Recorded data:

--- START ---

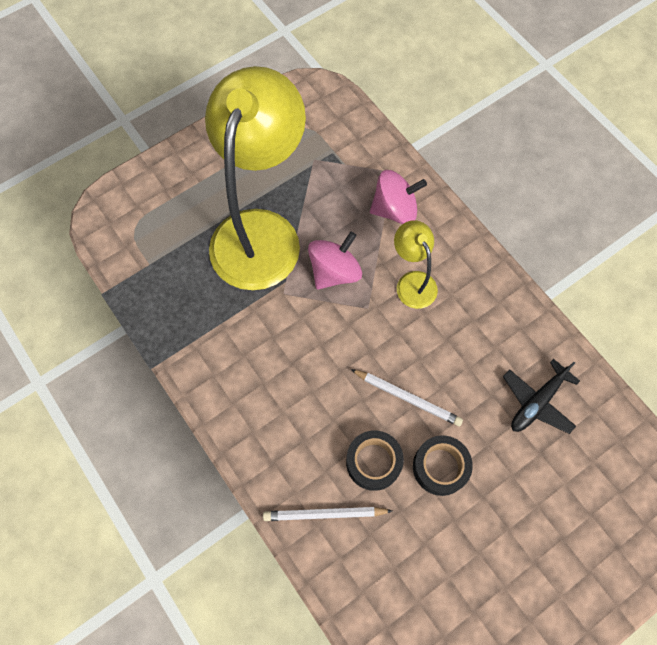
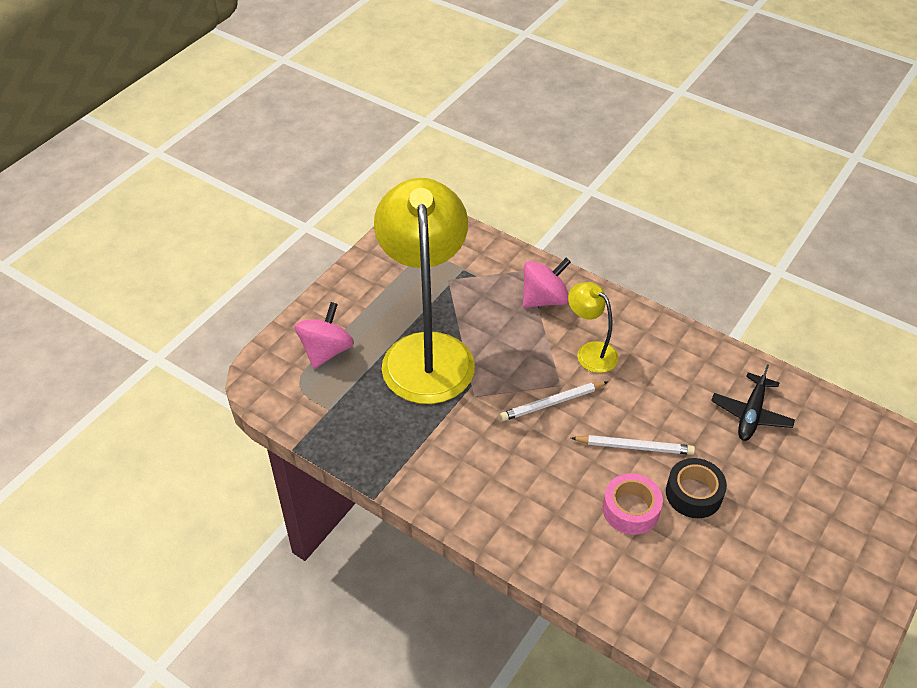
camera: 20 degrees left, 20 degrees down
(324, 514) = (607, 568): white pencil -> white pencil (552, 403)
(334, 272) = (514, 364): pink spinning top -> pink spinning top (326, 351)
(373, 462) = (630, 509): black tape -> pink tape

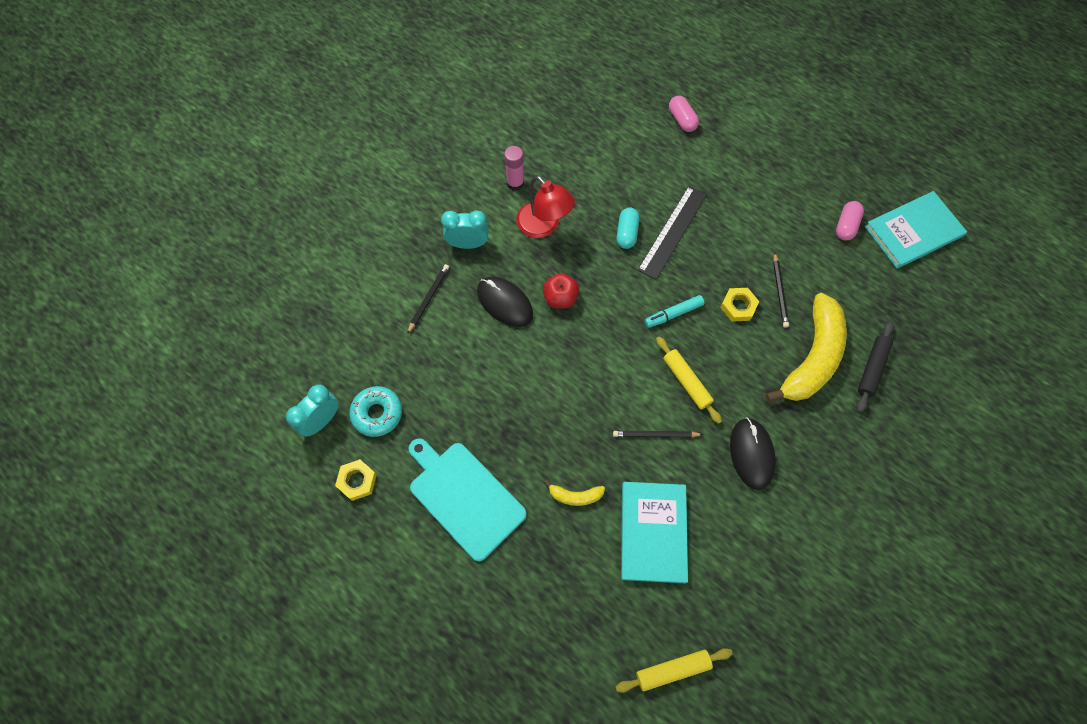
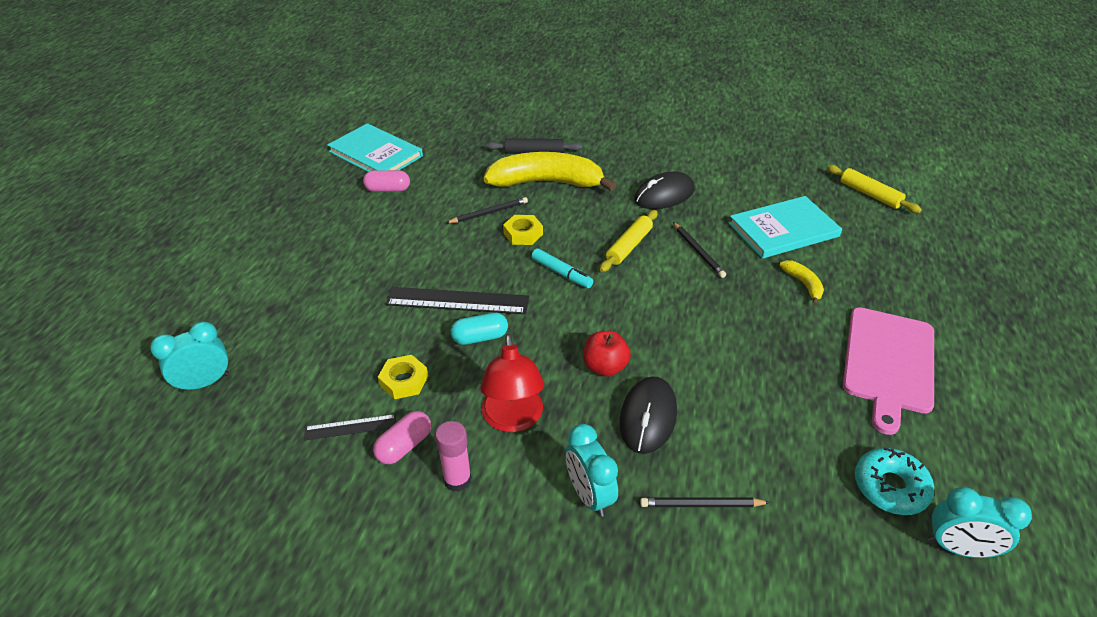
camera: 115 degrees left, 25 degrees down
(357, 481) = (976, 467): yellow nut -> yellow nut (404, 381)
(464, 497) = (888, 363): turquoise cutting board -> pink cutting board
(544, 226) = (513, 419): red lamp -> red lamp turned 150 degrees clockwise
(582, 142) = (350, 427): none -> black ruler
(657, 78) = (205, 383): none -> turquoise clock
(682, 120) = (278, 338): pink capsule -> pink capsule (404, 446)

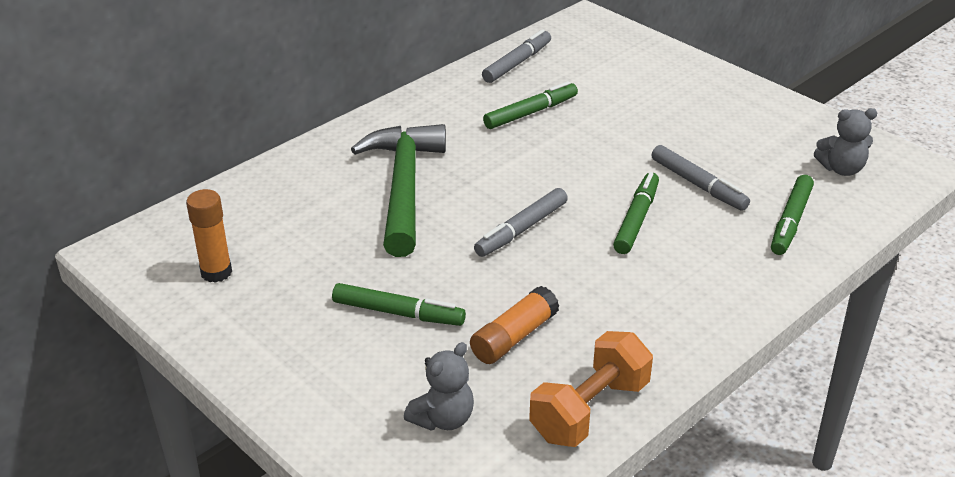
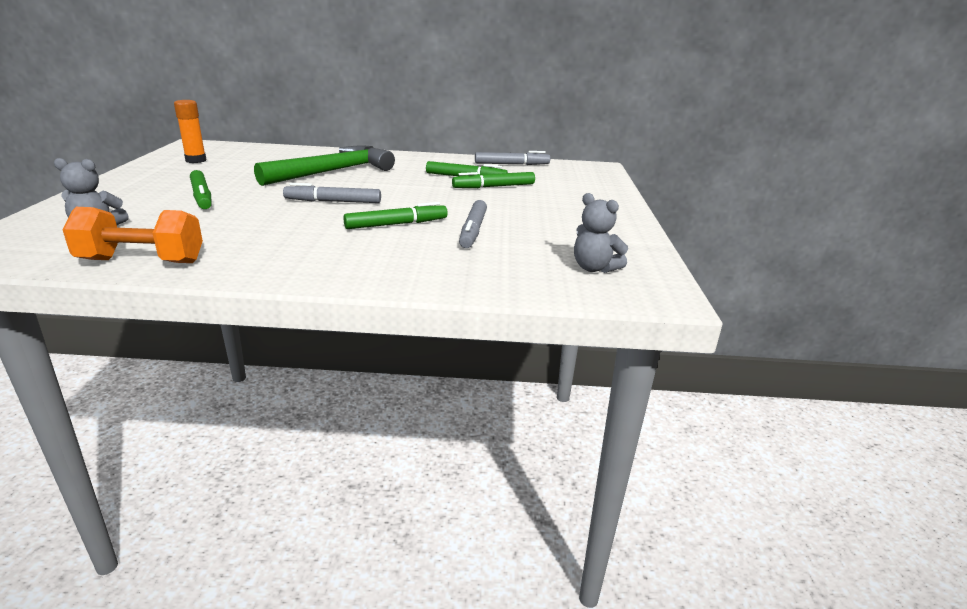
camera: 45 degrees right, 10 degrees down
(514, 337) = (208, 225): orange glue stick -> none
(790, 221) = (482, 268): green marker -> green marker (494, 187)

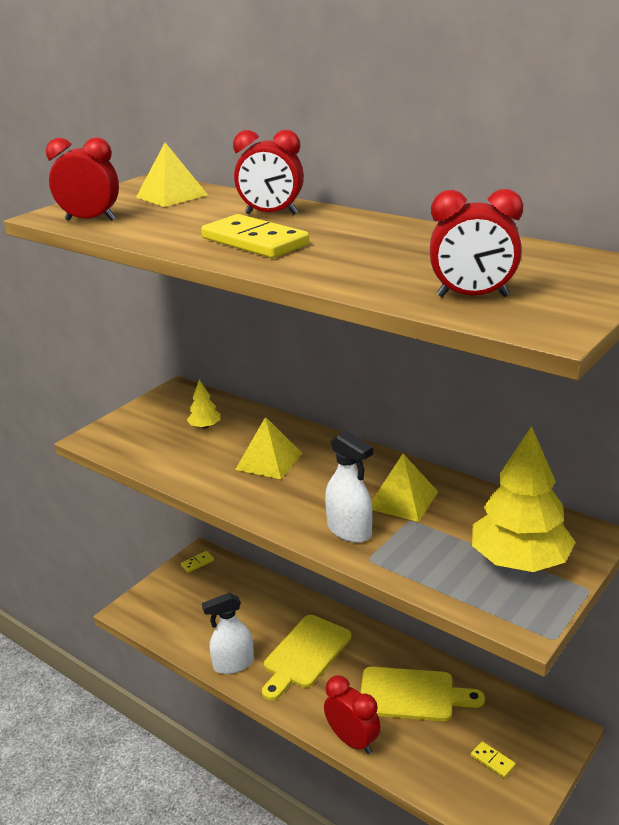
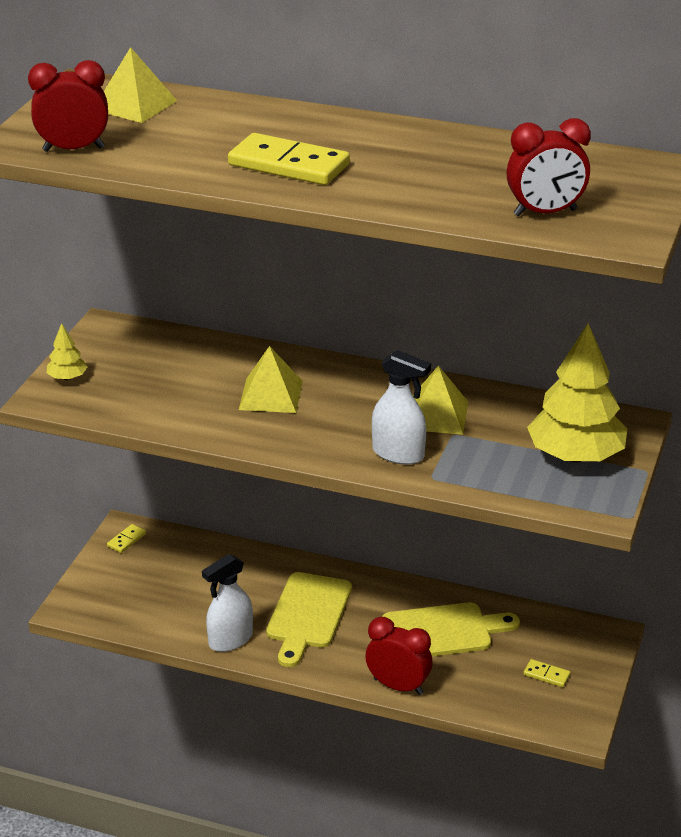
camera: 20 degrees left, 5 degrees up
(205, 426) = (171, 366): yellow tree -> yellow tree (67, 378)
(271, 214) = (275, 125): red clock -> none

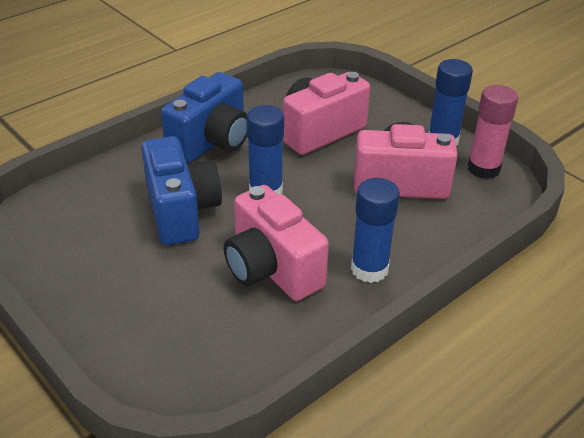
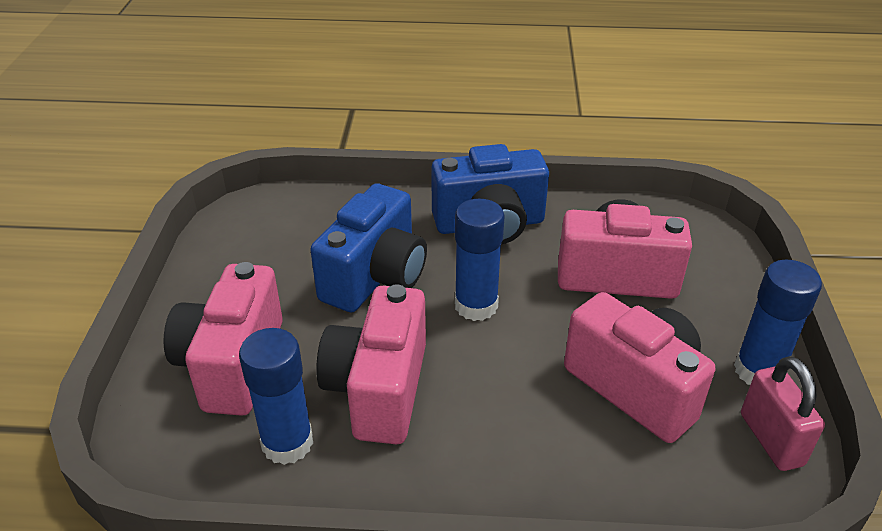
camera: 45 degrees right, 0 degrees up
(159, 317) = (232, 364): none -> pink camera
(369, 269) = (472, 461): blue glue stick -> blue glue stick (287, 443)
(483, 169) = (771, 439): pink glue stick -> pink padlock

--- END ---

* [PROBLEM STATEMENT] Copy exactly the lines from the line containing "(271, 214) = (275, 125): red clock -> none" through the last line of the records above, both included, and leave out any pictures.

* [TASK OUTPUT]
(271, 214) = (275, 125): red clock -> none

camera: 45 degrees right, 0 degrees up
(159, 317) = (232, 364): none -> pink camera
(369, 269) = (472, 461): blue glue stick -> blue glue stick (287, 443)
(483, 169) = (771, 439): pink glue stick -> pink padlock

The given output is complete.